▶ Exercise directions:
Where the data below has the string "brązowy", return the whole line.

▶ Input for this task:
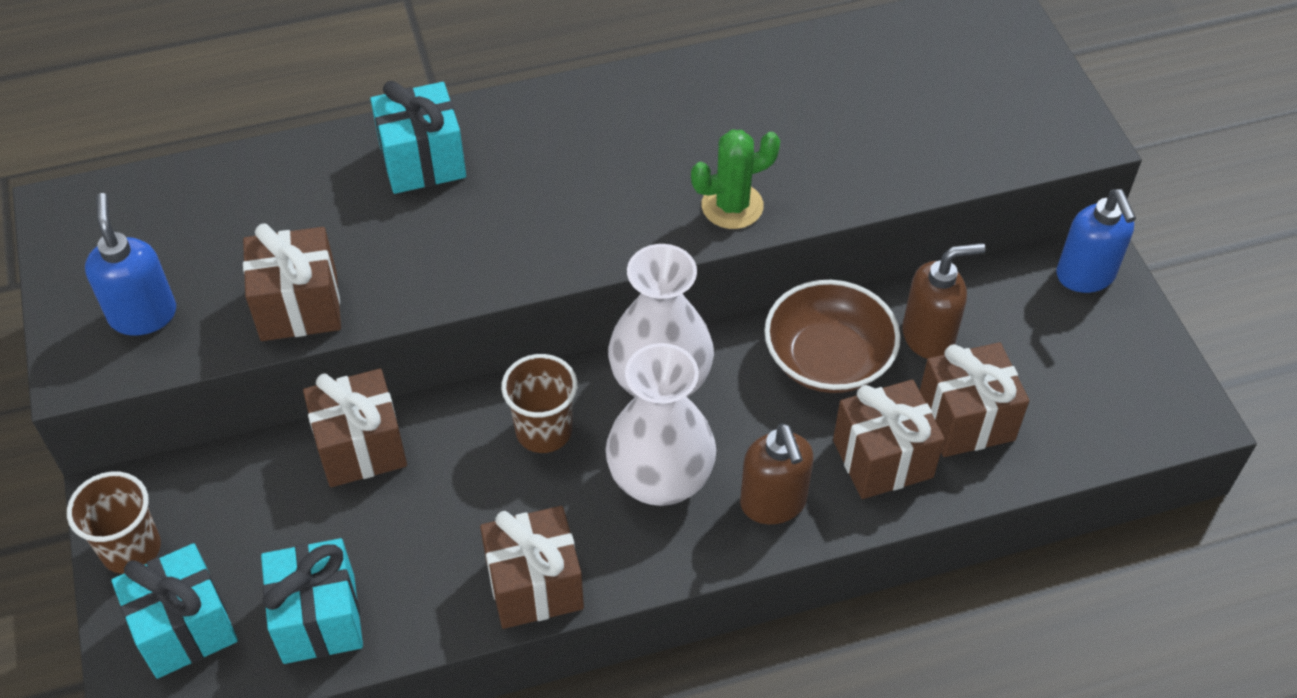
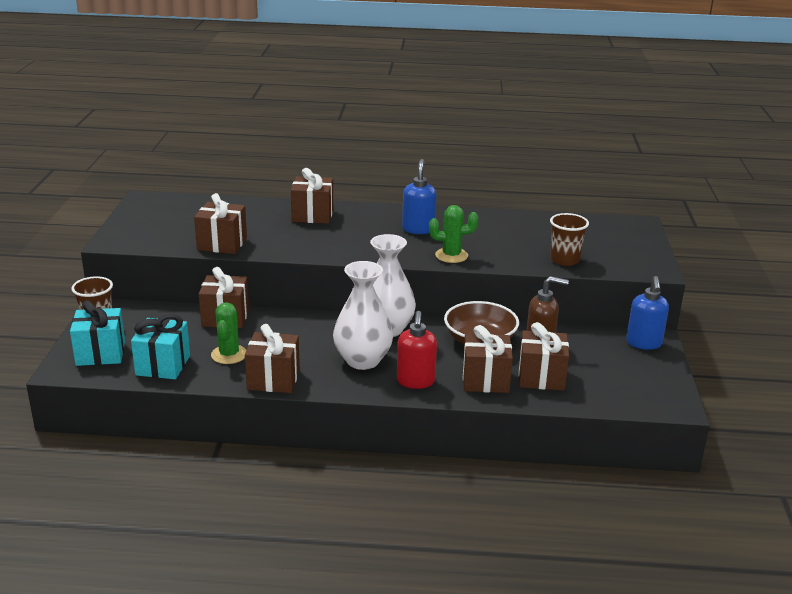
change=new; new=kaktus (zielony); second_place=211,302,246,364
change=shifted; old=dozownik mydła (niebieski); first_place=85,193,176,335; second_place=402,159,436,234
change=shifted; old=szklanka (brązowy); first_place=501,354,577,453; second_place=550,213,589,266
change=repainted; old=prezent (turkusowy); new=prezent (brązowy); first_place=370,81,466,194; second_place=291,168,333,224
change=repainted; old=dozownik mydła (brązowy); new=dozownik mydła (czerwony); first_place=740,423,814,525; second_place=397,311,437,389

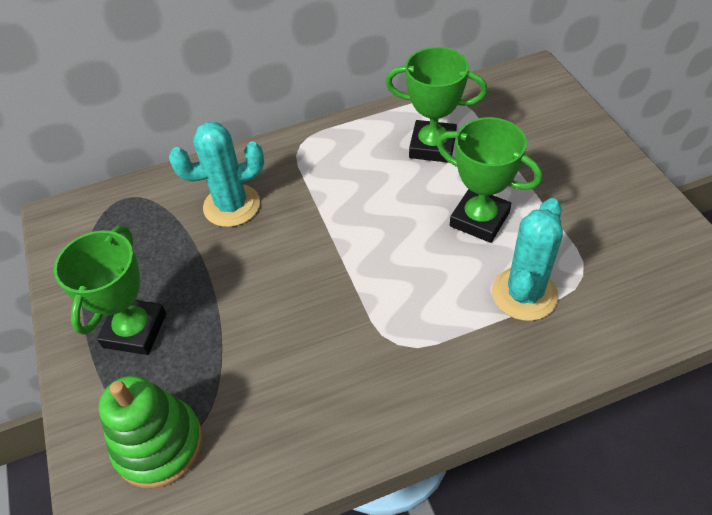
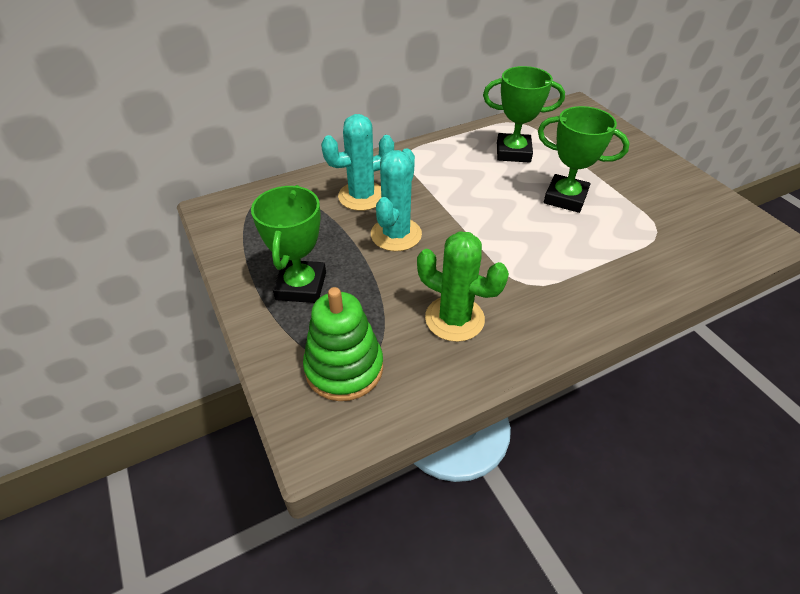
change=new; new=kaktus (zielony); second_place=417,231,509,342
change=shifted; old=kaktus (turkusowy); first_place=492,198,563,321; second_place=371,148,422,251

▶ Response area:
change=shifted; old=szklanka (brązowy); first_place=501,354,577,453; second_place=550,213,589,266
change=repainted; old=prezent (turkusowy); new=prezent (brązowy); first_place=370,81,466,194; second_place=291,168,333,224
change=repainted; old=dozownik mydła (brązowy); new=dozownik mydła (czerwony); first_place=740,423,814,525; second_place=397,311,437,389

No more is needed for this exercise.